-- Data supplied --
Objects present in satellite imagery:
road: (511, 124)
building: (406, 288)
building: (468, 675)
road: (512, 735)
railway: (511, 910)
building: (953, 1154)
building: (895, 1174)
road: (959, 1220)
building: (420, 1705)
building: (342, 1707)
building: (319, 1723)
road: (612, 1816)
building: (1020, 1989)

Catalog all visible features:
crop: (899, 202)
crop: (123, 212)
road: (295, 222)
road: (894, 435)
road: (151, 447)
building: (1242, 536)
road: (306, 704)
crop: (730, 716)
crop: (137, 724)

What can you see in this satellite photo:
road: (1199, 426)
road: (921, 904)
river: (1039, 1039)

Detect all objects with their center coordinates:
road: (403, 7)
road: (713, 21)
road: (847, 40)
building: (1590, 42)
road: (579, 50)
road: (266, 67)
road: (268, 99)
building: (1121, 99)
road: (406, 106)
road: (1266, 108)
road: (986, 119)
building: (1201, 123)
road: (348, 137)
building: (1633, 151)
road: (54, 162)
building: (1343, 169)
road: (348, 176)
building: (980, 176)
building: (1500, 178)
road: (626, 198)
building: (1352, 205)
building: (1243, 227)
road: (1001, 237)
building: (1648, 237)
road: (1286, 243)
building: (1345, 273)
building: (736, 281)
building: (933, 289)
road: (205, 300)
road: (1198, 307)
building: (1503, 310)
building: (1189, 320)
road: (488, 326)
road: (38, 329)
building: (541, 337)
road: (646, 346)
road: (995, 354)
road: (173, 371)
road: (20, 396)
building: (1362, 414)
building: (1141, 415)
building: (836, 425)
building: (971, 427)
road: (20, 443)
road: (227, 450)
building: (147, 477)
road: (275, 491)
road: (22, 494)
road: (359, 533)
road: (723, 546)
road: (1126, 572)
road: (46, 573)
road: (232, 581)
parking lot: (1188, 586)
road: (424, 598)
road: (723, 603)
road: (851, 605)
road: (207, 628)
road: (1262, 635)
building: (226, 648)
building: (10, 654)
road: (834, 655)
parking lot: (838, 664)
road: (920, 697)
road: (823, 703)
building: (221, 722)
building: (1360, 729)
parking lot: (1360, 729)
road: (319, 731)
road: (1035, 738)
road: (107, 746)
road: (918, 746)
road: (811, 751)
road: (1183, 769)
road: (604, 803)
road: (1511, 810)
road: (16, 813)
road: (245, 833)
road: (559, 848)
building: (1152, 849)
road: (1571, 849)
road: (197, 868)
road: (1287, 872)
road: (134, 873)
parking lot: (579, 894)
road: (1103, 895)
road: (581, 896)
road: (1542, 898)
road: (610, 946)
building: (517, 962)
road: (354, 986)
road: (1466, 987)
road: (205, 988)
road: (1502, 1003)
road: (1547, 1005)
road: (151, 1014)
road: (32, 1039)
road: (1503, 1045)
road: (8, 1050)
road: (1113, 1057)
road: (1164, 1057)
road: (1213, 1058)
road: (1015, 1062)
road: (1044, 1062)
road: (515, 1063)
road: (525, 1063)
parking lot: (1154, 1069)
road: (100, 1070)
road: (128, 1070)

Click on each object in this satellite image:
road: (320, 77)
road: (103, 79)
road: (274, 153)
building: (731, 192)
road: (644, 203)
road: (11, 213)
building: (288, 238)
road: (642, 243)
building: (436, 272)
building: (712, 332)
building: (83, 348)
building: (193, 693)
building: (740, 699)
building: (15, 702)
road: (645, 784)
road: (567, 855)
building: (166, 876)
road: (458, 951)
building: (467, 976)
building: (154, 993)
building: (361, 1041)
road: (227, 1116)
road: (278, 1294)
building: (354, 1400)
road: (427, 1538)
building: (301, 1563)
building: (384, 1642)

-- Problem to work on --
The required answer is each line of the entries containing the string "satellite".

-- Exercise result --
Objects present in satellite imagery:
What can you see in this satellite photo:
Click on each object in this satellite image:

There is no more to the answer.